Work request ▸ Extract the line that contains "Share slide?: [7,161,241,281]" and every line after it through the end of the records below, exactly as written, leaving out any pictures.

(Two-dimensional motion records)
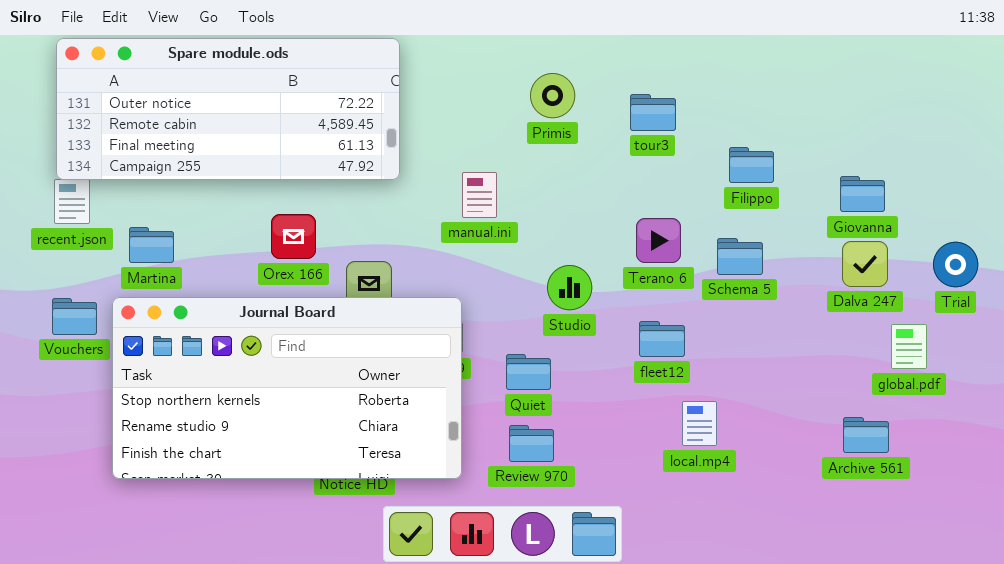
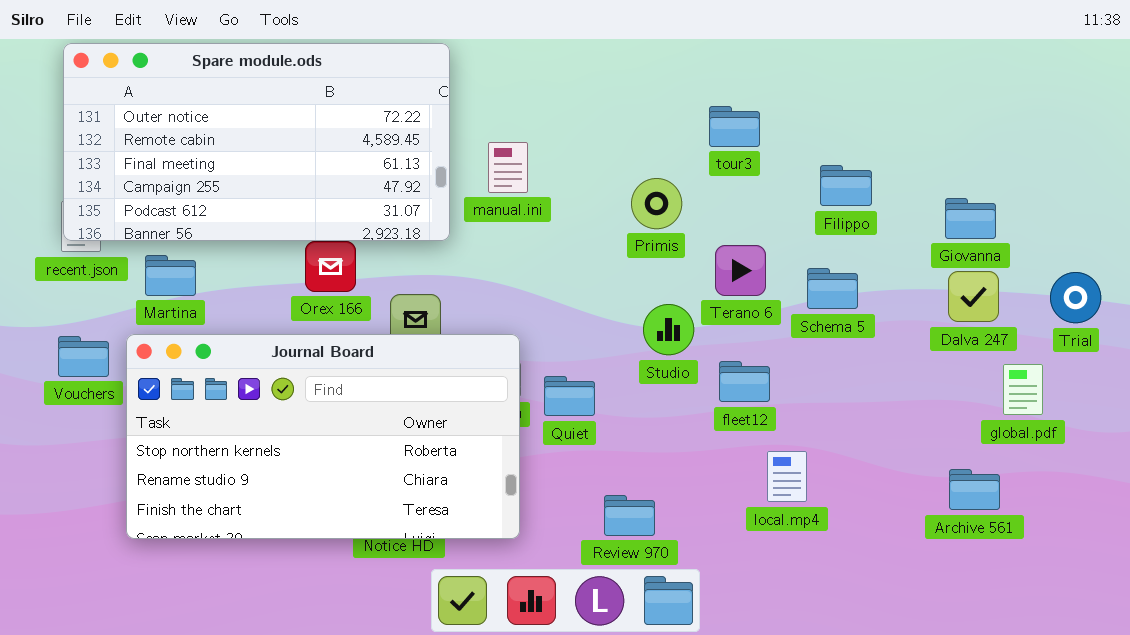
Spare module.ods: [56,38,400,180] -> [63,43,450,241], resized
Primis: [530,73,575,118] -> [631,178,682,229], moved
manual.ini: [462,172,497,218] -> [488,142,528,193], moved
Studio: [547,265,592,310] -> [643,304,694,355], moved
Quiet: [506,354,551,390] -> [544,376,595,416], moved
Review 970: [509,425,554,462] -> [604,495,655,536], moved

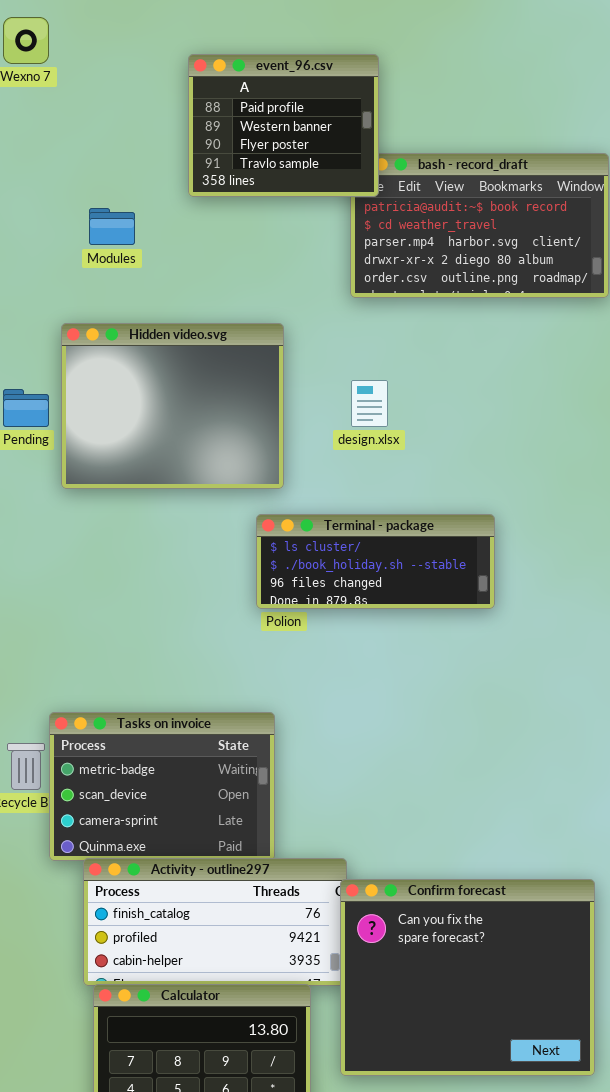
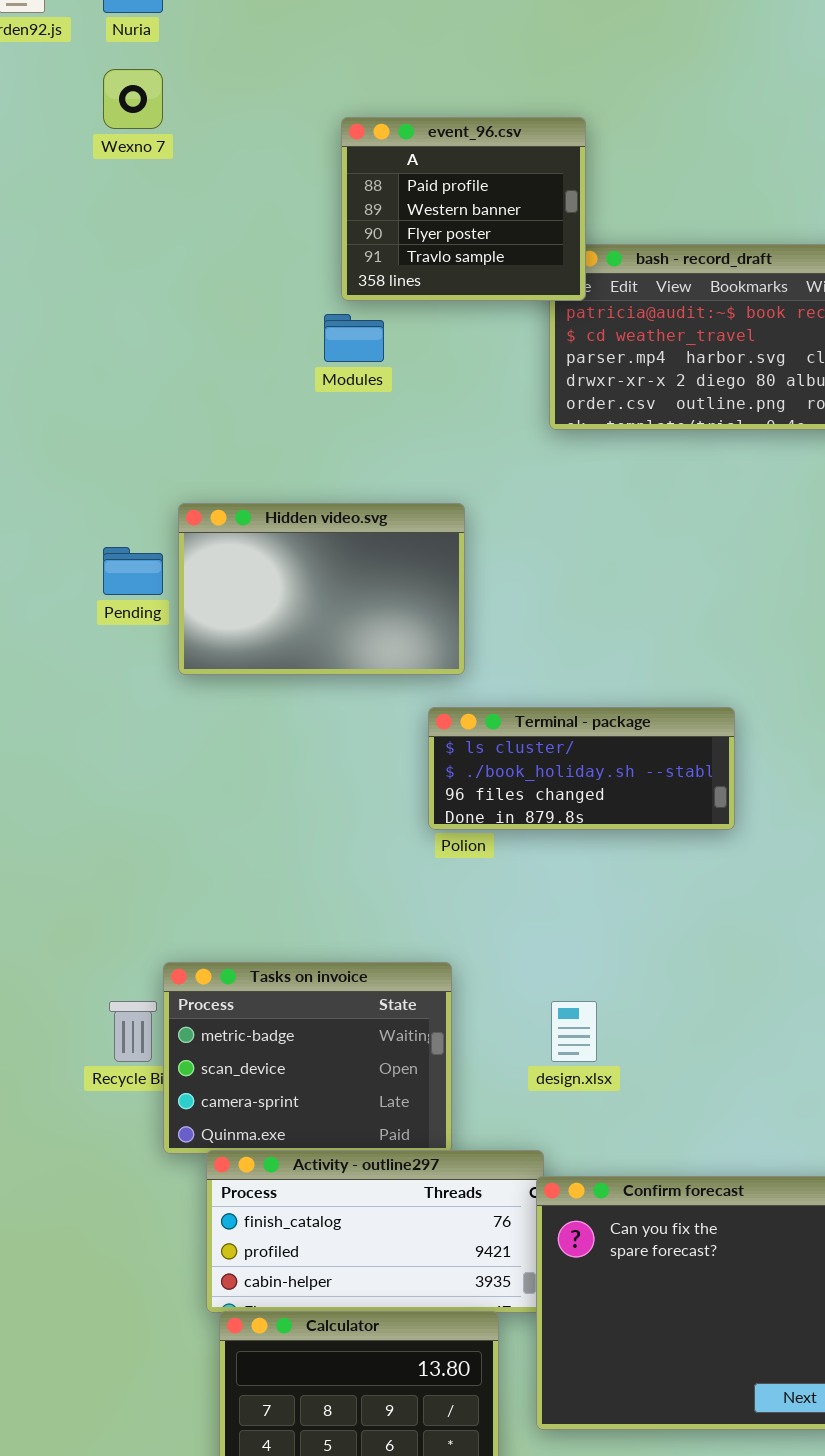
Modules: [89,208,135,245] -> [324,314,384,362], moved
Hidden video.svg: [61,323,284,489] -> [178,503,465,675], resized
design.xlsx: [351,380,388,427] -> [551,1001,597,1062], moved

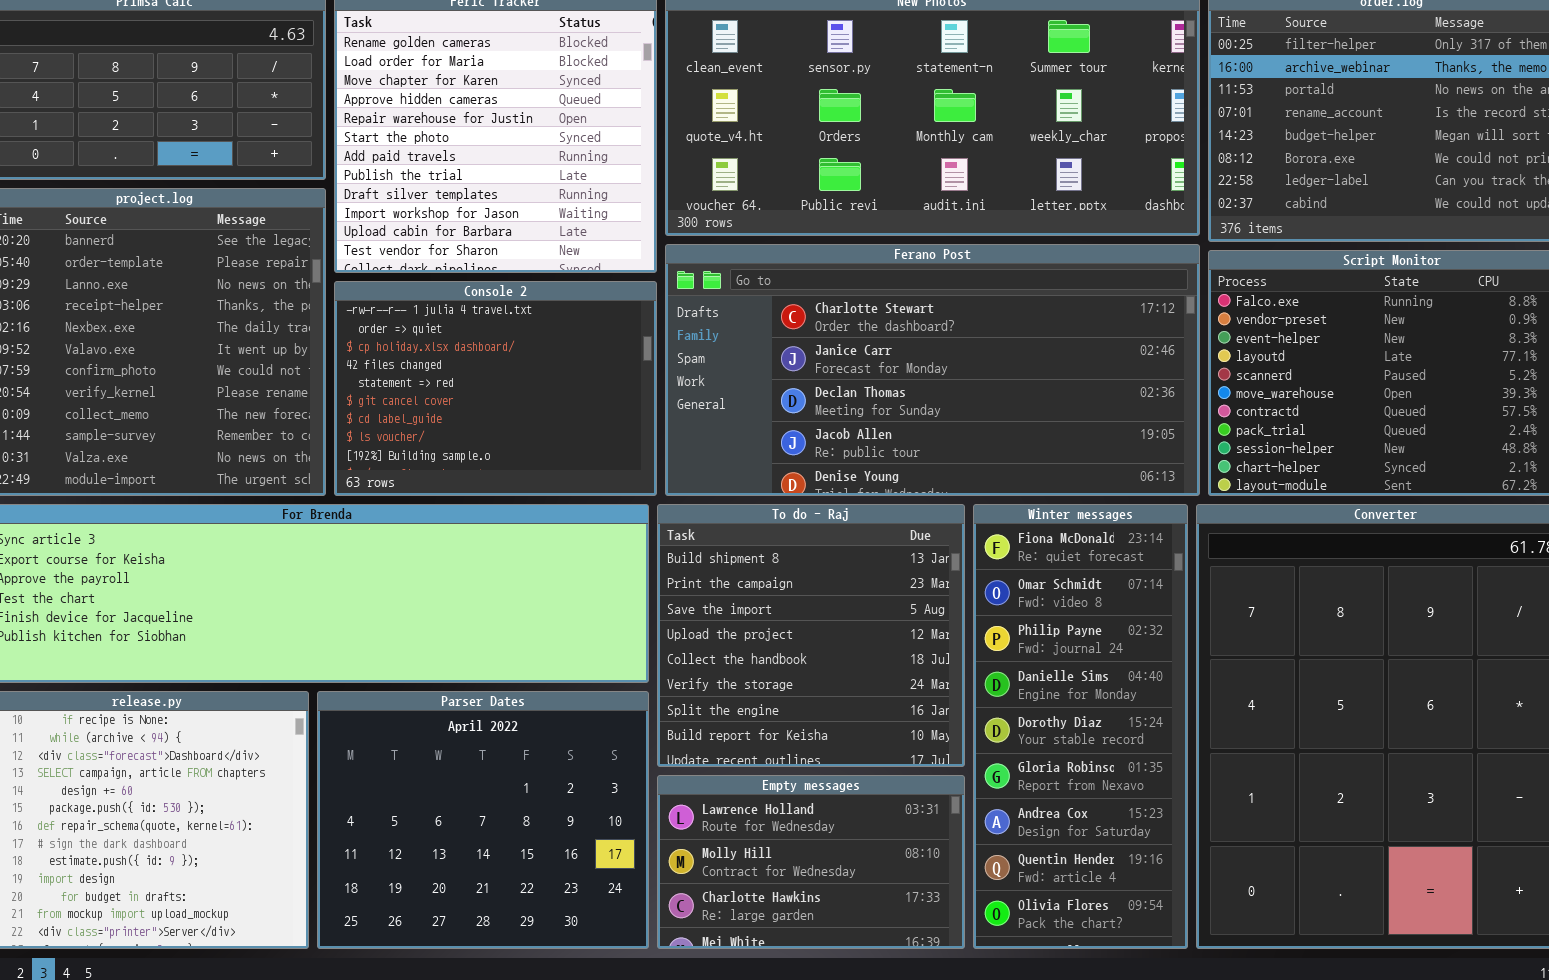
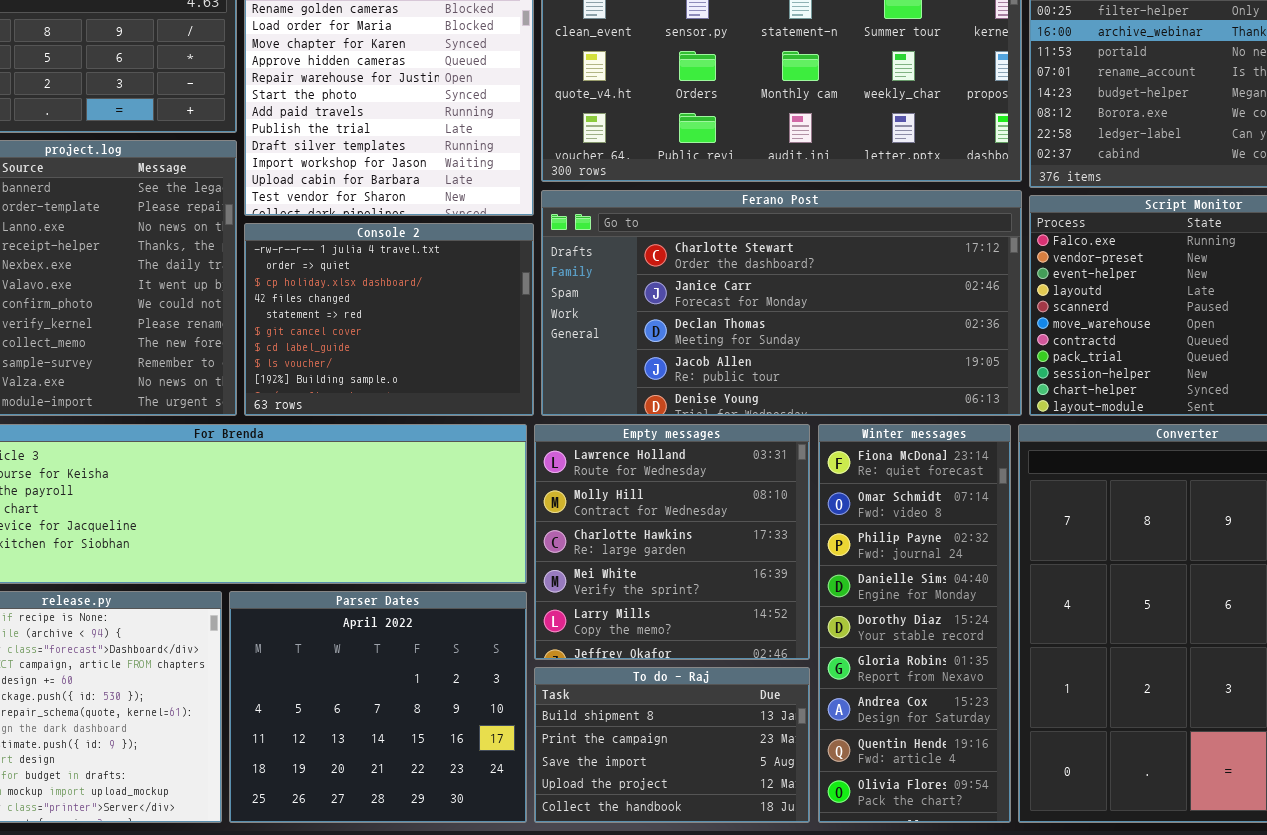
To do - Raj: [657,504,965,767] -> [534,667,810,823], moved, resized
Empty messages: [657,775,965,949] -> [534,424,810,660], moved, resized

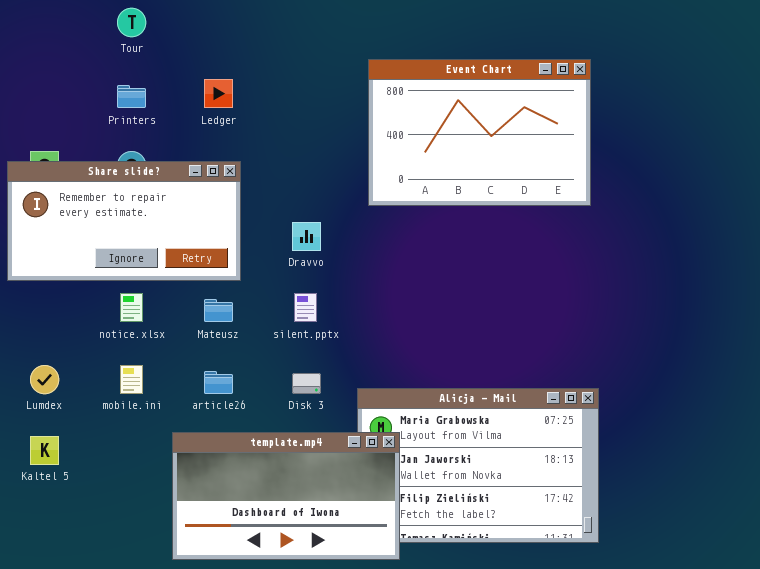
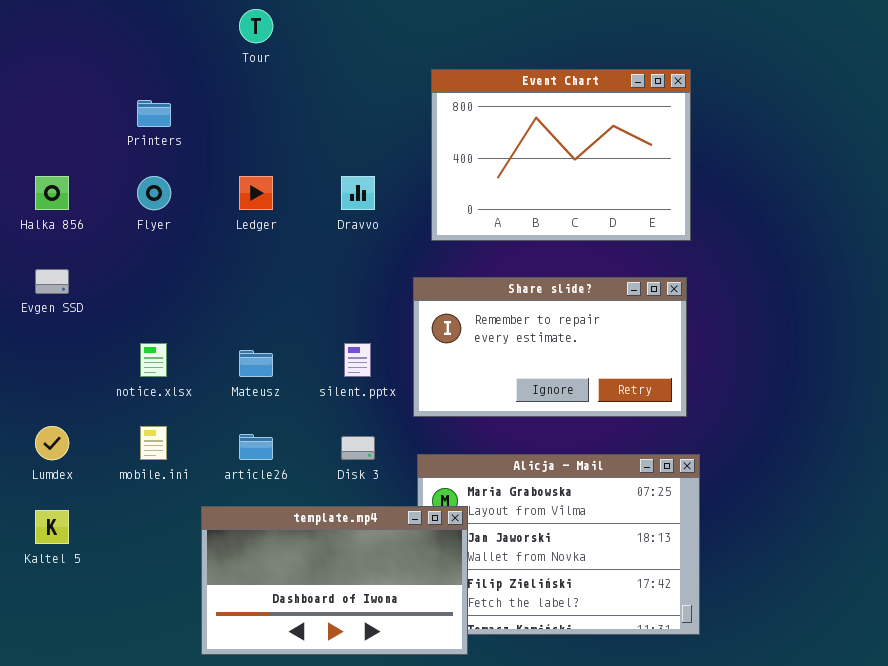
Tour: [117,8,146,37] -> [239,9,273,43], moved
Ledger: [204,79,233,108] -> [239,176,273,210], moved
Share slide?: [7,161,241,281] -> [413,277,687,417], moved
Dravvo: [292,222,321,251] -> [341,176,375,210], moved

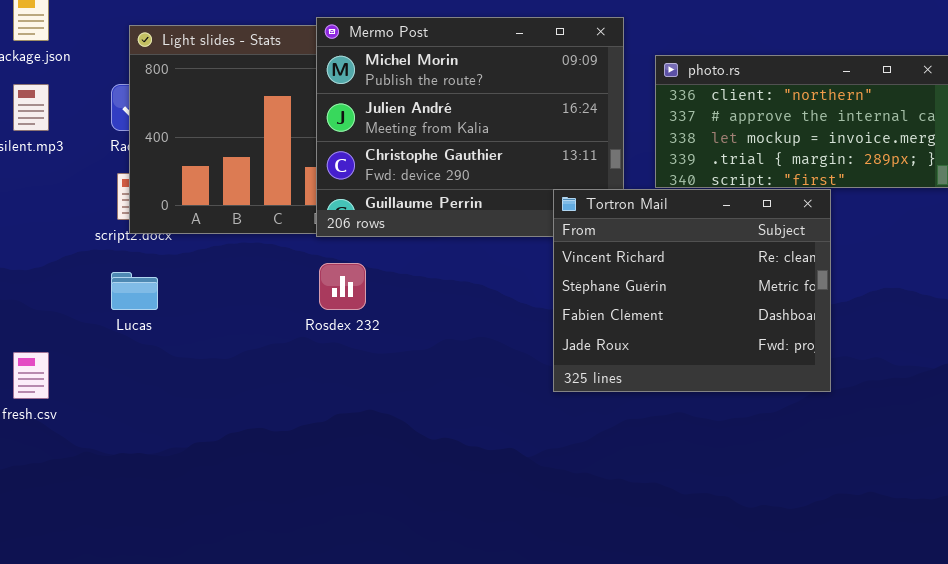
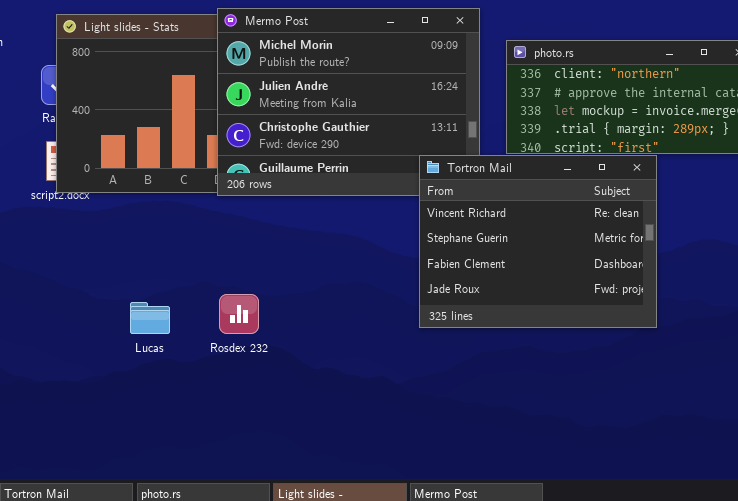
Rosdex 232: [319,263,366,310] -> [219,294,259,334], moved
Lucas: [111,272,158,310] -> [130,302,170,334], moved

Answer to this exercise ▸
Share slide?: [7,161,241,281] -> [413,277,687,417], moved
Dravvo: [292,222,321,251] -> [341,176,375,210], moved

Rosdex 232: [319,263,366,310] -> [219,294,259,334], moved
Lucas: [111,272,158,310] -> [130,302,170,334], moved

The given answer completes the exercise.